What this task involves — Exactly the line that contains "AUDIO1 pin RX: TX2 -> D22" and the lines following it to the end of the data are to be reproduced, and nothing more.

***** Working data

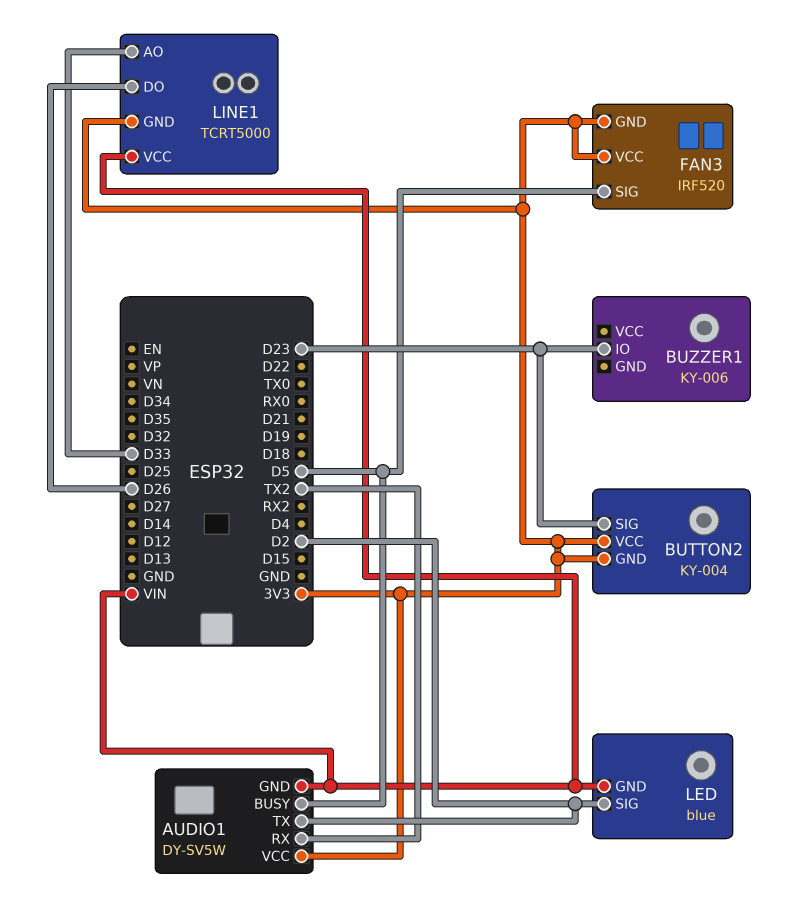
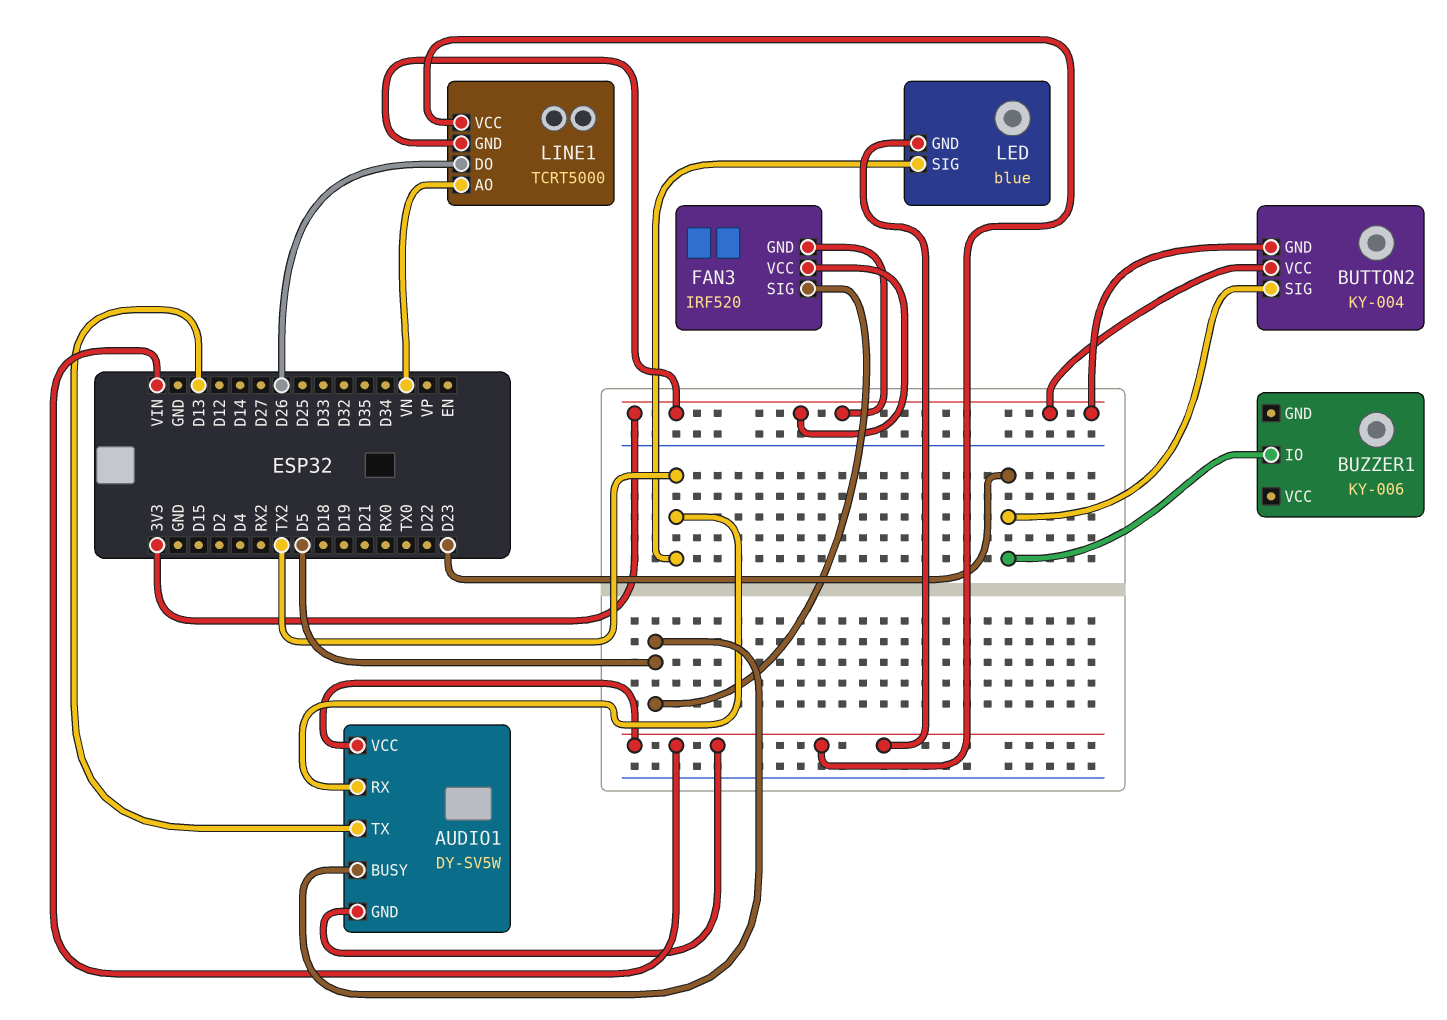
AUDIO1 pin TX: D2 -> D13
AUDIO1 pin VCC: 3V3 -> VIN
LED pin SIG: D2 -> TX2
LINE1 pin AO: D33 -> VN

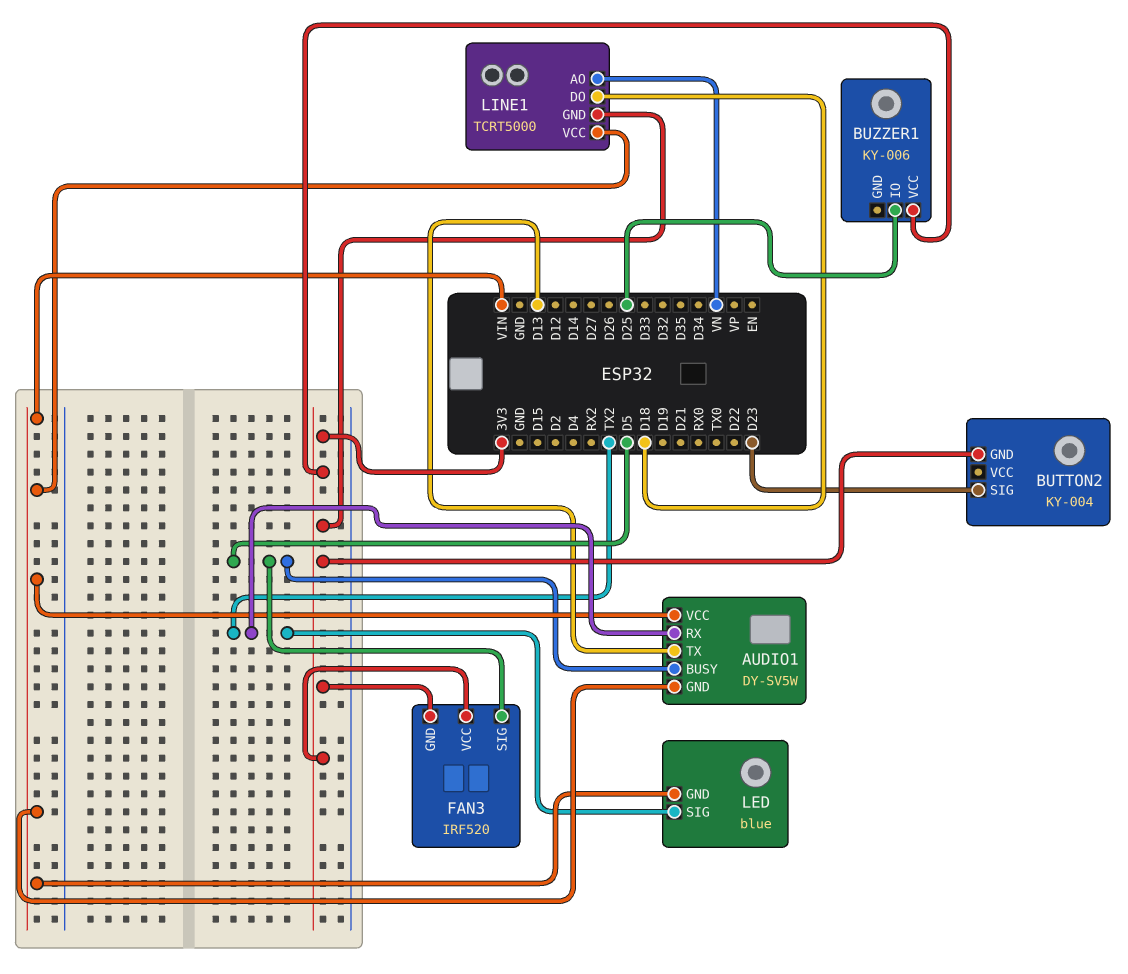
BUTTON2 pin VCC: 3V3 -> none
BUZZER1 pin IO: D23 -> D25
BUZZER1 pin VCC: none -> 3V3
LINE1 pin DO: D26 -> D18

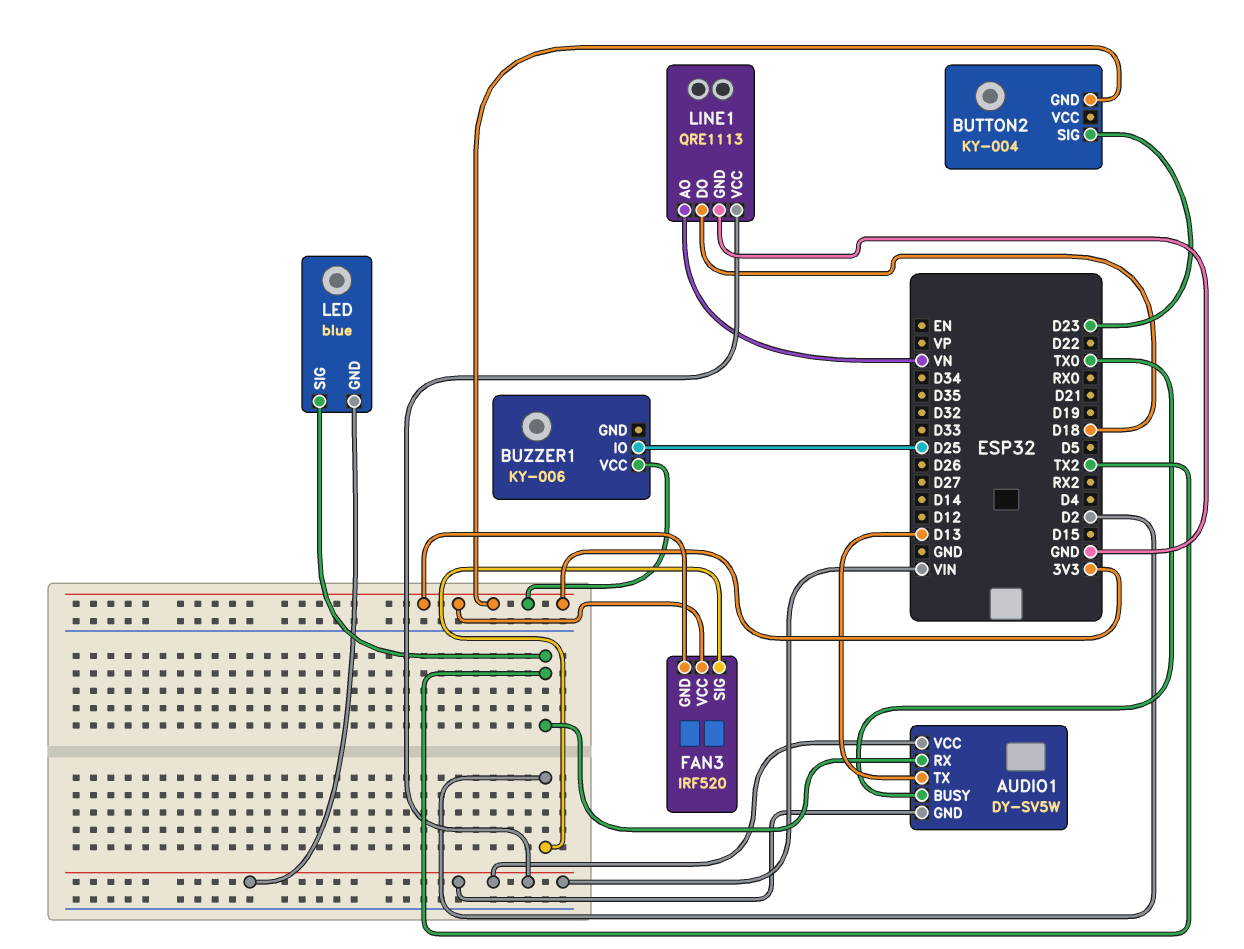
AUDIO1 pin BUSY: D5 -> TX0
FAN3 pin SIG: D5 -> D2
LINE1: TCRT5000 -> QRE1113
LINE1 pin GND: 3V3 -> GND

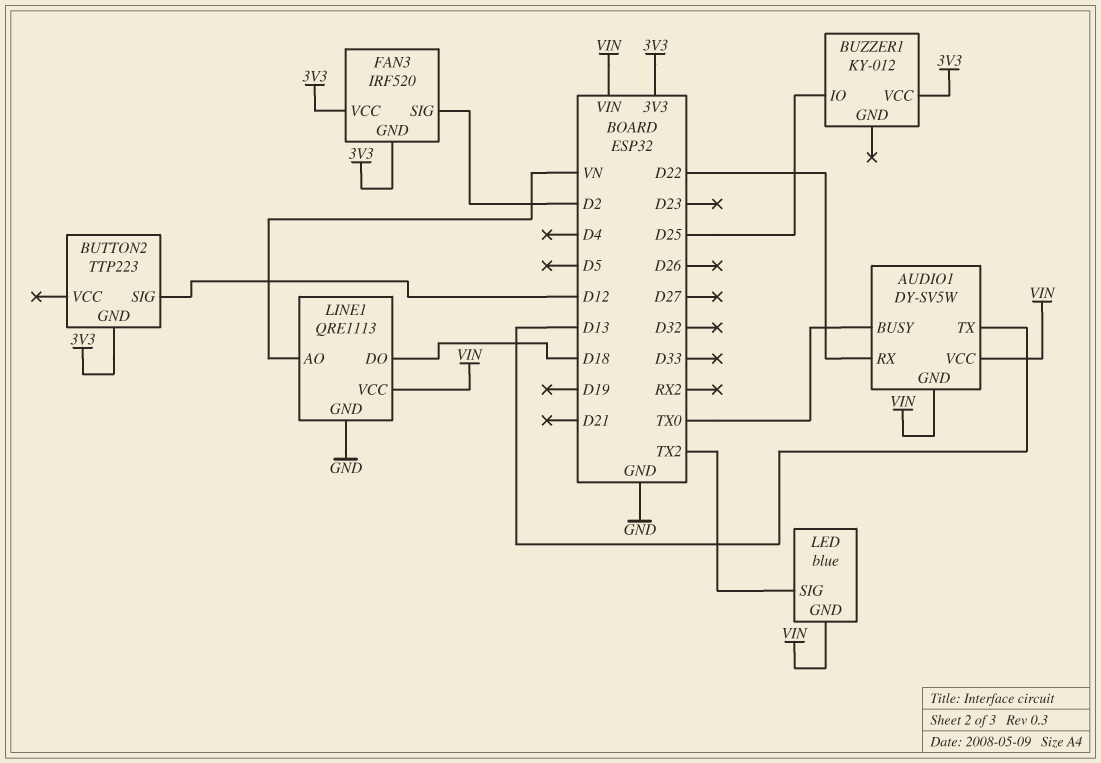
AUDIO1 pin RX: TX2 -> D22
BUTTON2: KY-004 -> TTP223
BUTTON2 pin SIG: D23 -> D12
BUZZER1: KY-006 -> KY-012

**********

Written solution —
AUDIO1 pin RX: TX2 -> D22
BUTTON2: KY-004 -> TTP223
BUTTON2 pin SIG: D23 -> D12
BUZZER1: KY-006 -> KY-012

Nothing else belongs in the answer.